▶ [Exercise data]:
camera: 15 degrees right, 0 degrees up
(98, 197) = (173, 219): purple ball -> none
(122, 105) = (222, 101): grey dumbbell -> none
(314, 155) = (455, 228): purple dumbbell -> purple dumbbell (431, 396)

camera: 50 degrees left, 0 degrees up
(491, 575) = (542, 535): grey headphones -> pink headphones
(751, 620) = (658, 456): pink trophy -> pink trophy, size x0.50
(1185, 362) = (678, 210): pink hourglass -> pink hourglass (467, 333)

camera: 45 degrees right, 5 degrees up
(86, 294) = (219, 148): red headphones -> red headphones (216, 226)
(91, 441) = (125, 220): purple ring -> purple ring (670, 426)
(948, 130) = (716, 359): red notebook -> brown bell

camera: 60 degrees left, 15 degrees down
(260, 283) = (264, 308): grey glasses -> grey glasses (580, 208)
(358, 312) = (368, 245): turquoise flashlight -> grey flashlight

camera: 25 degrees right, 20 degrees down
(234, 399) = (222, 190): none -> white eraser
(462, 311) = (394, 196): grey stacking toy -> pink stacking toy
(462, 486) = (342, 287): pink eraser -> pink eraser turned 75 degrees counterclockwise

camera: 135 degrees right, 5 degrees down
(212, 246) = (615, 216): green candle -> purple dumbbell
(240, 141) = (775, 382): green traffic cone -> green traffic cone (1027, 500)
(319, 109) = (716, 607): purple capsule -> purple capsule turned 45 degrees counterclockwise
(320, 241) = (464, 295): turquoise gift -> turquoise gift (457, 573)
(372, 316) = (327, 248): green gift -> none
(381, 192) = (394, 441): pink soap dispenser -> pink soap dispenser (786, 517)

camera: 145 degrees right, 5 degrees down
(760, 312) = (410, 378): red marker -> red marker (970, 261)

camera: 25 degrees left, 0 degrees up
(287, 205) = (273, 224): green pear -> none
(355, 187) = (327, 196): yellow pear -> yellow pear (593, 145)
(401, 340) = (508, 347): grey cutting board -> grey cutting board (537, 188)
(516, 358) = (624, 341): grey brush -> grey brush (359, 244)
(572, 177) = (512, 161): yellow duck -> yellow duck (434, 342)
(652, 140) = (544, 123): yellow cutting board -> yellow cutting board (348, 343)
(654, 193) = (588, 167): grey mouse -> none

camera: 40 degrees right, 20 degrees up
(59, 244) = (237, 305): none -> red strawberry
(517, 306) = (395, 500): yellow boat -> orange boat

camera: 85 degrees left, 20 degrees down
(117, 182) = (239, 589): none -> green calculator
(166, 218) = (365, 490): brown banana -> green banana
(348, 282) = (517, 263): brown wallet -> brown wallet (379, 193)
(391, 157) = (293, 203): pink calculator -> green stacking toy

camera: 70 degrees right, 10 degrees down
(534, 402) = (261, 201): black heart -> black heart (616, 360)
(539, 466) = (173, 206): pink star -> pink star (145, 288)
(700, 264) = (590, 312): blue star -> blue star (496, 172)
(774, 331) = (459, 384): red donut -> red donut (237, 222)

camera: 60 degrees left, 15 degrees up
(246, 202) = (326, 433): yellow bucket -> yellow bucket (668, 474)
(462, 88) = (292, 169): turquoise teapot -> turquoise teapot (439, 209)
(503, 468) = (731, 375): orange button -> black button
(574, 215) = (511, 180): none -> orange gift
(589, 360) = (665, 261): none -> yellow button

▶ [What the exercise asks]: Every word in the records must appear in your copy exactly as it does above.

▶ [The completed task]:
camera: 15 degrees right, 0 degrees up
(98, 197) = (173, 219): purple ball -> none
(122, 105) = (222, 101): grey dumbbell -> none
(314, 155) = (455, 228): purple dumbbell -> purple dumbbell (431, 396)

camera: 50 degrees left, 0 degrees up
(491, 575) = (542, 535): grey headphones -> pink headphones
(751, 620) = (658, 456): pink trophy -> pink trophy, size x0.50
(1185, 362) = (678, 210): pink hourglass -> pink hourglass (467, 333)

camera: 45 degrees right, 5 degrees up
(86, 294) = (219, 148): red headphones -> red headphones (216, 226)
(91, 441) = (125, 220): purple ring -> purple ring (670, 426)
(948, 130) = (716, 359): red notebook -> brown bell

camera: 60 degrees left, 15 degrees down
(260, 283) = (264, 308): grey glasses -> grey glasses (580, 208)
(358, 312) = (368, 245): turquoise flashlight -> grey flashlight

camera: 25 degrees right, 20 degrees down
(234, 399) = (222, 190): none -> white eraser
(462, 311) = (394, 196): grey stacking toy -> pink stacking toy
(462, 486) = (342, 287): pink eraser -> pink eraser turned 75 degrees counterclockwise

camera: 135 degrees right, 5 degrees down
(212, 246) = (615, 216): green candle -> purple dumbbell
(240, 141) = (775, 382): green traffic cone -> green traffic cone (1027, 500)
(319, 109) = (716, 607): purple capsule -> purple capsule turned 45 degrees counterclockwise
(320, 241) = (464, 295): turquoise gift -> turquoise gift (457, 573)
(372, 316) = (327, 248): green gift -> none
(381, 192) = (394, 441): pink soap dispenser -> pink soap dispenser (786, 517)

camera: 145 degrees right, 5 degrees down
(760, 312) = (410, 378): red marker -> red marker (970, 261)

camera: 25 degrees left, 0 degrees up
(287, 205) = (273, 224): green pear -> none
(355, 187) = (327, 196): yellow pear -> yellow pear (593, 145)
(401, 340) = (508, 347): grey cutting board -> grey cutting board (537, 188)
(516, 358) = (624, 341): grey brush -> grey brush (359, 244)
(572, 177) = (512, 161): yellow duck -> yellow duck (434, 342)
(652, 140) = (544, 123): yellow cutting board -> yellow cutting board (348, 343)
(654, 193) = (588, 167): grey mouse -> none

camera: 40 degrees right, 20 degrees up
(59, 244) = (237, 305): none -> red strawberry
(517, 306) = (395, 500): yellow boat -> orange boat

camera: 85 degrees left, 20 degrees down
(117, 182) = (239, 589): none -> green calculator
(166, 218) = (365, 490): brown banana -> green banana
(348, 282) = (517, 263): brown wallet -> brown wallet (379, 193)
(391, 157) = (293, 203): pink calculator -> green stacking toy

camera: 70 degrees right, 10 degrees down
(534, 402) = (261, 201): black heart -> black heart (616, 360)
(539, 466) = (173, 206): pink star -> pink star (145, 288)
(700, 264) = (590, 312): blue star -> blue star (496, 172)
(774, 331) = (459, 384): red donut -> red donut (237, 222)

camera: 60 degrees left, 15 degrees up
(246, 202) = (326, 433): yellow bucket -> yellow bucket (668, 474)
(462, 88) = (292, 169): turquoise teapot -> turquoise teapot (439, 209)
(503, 468) = (731, 375): orange button -> black button
(574, 215) = (511, 180): none -> orange gift
(589, 360) = (665, 261): none -> yellow button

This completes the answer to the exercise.